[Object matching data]
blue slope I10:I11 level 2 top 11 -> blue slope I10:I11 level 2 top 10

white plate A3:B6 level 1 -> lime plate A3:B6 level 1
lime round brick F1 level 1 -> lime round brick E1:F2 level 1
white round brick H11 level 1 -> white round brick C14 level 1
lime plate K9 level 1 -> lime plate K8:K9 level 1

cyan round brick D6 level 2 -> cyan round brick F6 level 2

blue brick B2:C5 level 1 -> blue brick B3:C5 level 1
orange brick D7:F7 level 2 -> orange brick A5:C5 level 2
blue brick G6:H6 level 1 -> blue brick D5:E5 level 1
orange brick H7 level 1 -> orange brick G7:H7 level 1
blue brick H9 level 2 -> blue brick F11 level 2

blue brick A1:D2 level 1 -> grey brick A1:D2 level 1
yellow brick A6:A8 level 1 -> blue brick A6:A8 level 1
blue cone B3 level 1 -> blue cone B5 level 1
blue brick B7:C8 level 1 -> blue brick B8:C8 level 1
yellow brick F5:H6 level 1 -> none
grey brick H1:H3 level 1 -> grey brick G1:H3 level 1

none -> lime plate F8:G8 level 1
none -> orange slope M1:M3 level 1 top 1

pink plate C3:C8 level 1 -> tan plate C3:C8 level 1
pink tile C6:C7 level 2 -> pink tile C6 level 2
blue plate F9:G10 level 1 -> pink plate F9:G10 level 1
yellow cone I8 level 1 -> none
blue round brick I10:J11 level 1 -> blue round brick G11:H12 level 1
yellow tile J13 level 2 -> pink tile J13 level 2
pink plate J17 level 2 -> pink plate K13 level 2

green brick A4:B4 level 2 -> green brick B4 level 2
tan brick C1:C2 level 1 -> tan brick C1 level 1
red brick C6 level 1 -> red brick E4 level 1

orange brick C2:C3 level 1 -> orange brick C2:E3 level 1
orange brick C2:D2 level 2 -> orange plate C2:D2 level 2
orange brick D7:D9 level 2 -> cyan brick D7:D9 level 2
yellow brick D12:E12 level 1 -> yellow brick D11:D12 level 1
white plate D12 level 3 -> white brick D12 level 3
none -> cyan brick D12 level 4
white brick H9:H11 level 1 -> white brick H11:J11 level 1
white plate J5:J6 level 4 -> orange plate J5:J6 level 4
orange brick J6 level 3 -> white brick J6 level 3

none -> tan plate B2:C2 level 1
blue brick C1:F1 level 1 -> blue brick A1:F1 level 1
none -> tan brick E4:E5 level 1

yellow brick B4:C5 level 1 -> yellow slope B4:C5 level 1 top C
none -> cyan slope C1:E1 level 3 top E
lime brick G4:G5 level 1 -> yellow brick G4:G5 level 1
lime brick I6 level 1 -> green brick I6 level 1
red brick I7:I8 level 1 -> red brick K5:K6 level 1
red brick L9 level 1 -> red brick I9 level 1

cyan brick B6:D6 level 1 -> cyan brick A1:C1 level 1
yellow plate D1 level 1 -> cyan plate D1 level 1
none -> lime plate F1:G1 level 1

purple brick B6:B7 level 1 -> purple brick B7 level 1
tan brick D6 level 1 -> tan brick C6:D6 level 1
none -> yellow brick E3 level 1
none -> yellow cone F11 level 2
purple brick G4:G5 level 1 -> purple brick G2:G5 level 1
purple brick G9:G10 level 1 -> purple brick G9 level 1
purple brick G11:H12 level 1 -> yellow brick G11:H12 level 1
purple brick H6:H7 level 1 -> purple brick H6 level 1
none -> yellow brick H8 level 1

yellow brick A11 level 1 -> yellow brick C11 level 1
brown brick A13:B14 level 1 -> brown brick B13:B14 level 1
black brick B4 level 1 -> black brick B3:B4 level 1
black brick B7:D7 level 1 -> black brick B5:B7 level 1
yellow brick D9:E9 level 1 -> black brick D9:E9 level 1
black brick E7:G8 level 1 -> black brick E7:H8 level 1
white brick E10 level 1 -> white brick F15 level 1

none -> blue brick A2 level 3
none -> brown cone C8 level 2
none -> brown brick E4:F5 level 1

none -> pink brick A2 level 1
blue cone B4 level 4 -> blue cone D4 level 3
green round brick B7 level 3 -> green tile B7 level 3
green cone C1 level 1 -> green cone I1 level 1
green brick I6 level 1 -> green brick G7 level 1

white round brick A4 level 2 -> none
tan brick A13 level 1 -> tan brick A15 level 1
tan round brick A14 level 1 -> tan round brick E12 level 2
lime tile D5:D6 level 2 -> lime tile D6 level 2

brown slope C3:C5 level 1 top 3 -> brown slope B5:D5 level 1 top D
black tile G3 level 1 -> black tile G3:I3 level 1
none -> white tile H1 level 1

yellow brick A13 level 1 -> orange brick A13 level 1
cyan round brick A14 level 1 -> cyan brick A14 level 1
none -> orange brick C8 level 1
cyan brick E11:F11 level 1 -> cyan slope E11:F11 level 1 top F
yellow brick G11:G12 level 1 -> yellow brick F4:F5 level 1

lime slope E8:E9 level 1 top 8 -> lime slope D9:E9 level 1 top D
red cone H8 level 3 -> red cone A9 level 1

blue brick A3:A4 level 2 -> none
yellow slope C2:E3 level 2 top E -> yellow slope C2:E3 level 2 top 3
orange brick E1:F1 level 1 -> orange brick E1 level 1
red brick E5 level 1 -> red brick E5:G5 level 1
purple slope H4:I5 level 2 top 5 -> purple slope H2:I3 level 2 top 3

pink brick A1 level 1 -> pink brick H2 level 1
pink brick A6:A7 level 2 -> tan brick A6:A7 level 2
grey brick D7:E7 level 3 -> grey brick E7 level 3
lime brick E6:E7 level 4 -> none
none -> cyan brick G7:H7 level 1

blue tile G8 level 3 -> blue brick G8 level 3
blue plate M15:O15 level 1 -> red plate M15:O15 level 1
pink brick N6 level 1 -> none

• **Exercise goal**: Could you return the lines in the entries above that contain "tile"?

• **Result**:
pink tile C6:C7 level 2 -> pink tile C6 level 2
yellow tile J13 level 2 -> pink tile J13 level 2
green round brick B7 level 3 -> green tile B7 level 3
lime tile D5:D6 level 2 -> lime tile D6 level 2
black tile G3 level 1 -> black tile G3:I3 level 1
none -> white tile H1 level 1
blue tile G8 level 3 -> blue brick G8 level 3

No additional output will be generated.